Coordinate-based object records:
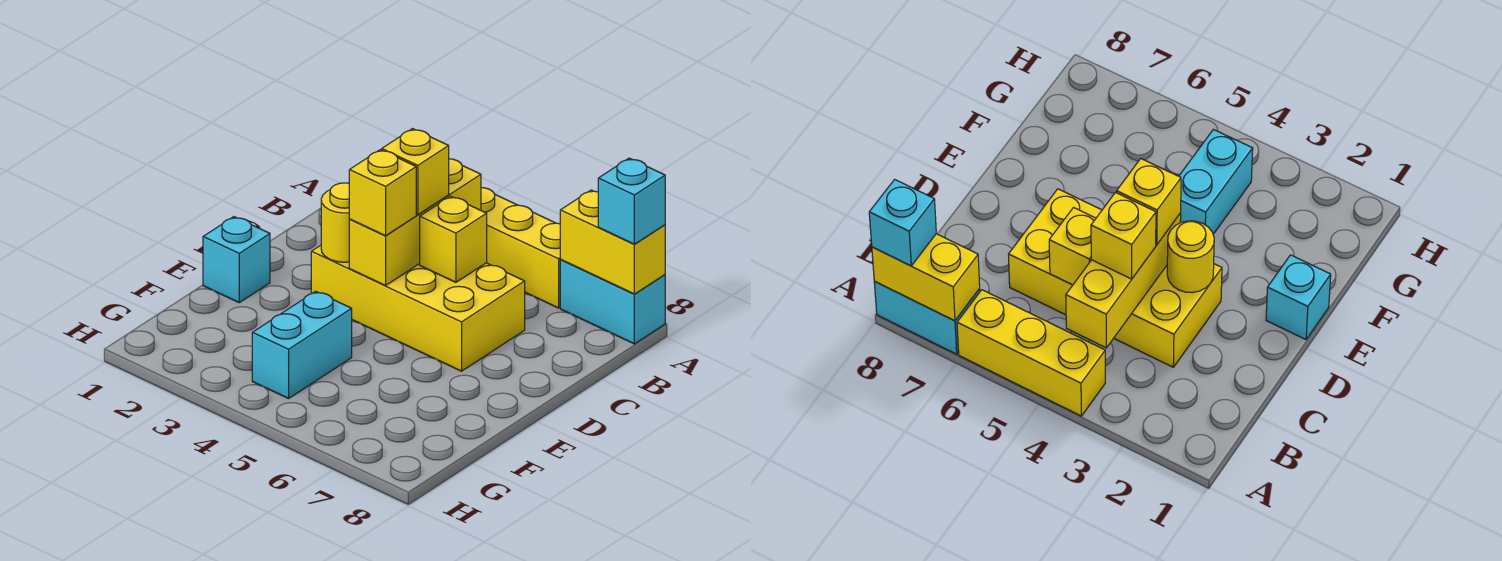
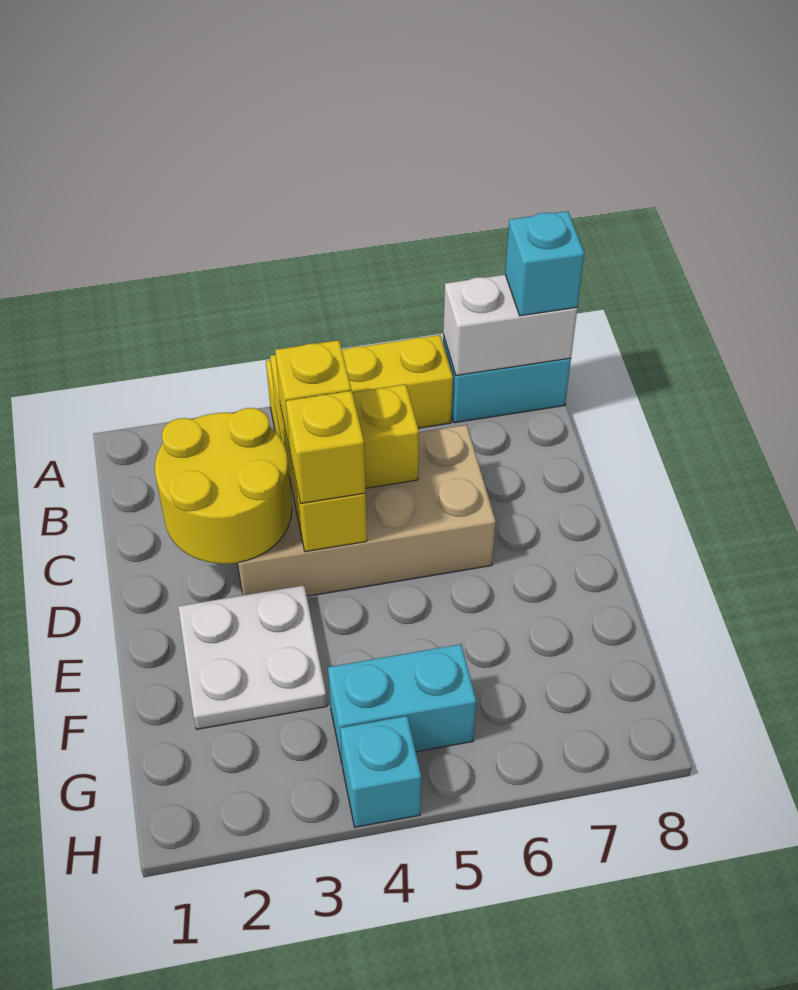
yellow brick A7:A8 level 2 -> white brick A7:A8 level 2
yellow brick C3:D6 level 1 -> tan brick C3:D6 level 1
yellow round brick D3 level 2 -> yellow round brick C2:D3 level 2
cyan brick E1 level 1 -> cyan brick H4 level 1
none -> white plate E2:F3 level 1
cyan brick F4:G4 level 1 -> cyan brick G4:G5 level 1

* WHAT THE TASK ASKS *
Please print all the lines above exactly as given and leave out every picture.

* WORKED SOLUTION *
yellow brick A7:A8 level 2 -> white brick A7:A8 level 2
yellow brick C3:D6 level 1 -> tan brick C3:D6 level 1
yellow round brick D3 level 2 -> yellow round brick C2:D3 level 2
cyan brick E1 level 1 -> cyan brick H4 level 1
none -> white plate E2:F3 level 1
cyan brick F4:G4 level 1 -> cyan brick G4:G5 level 1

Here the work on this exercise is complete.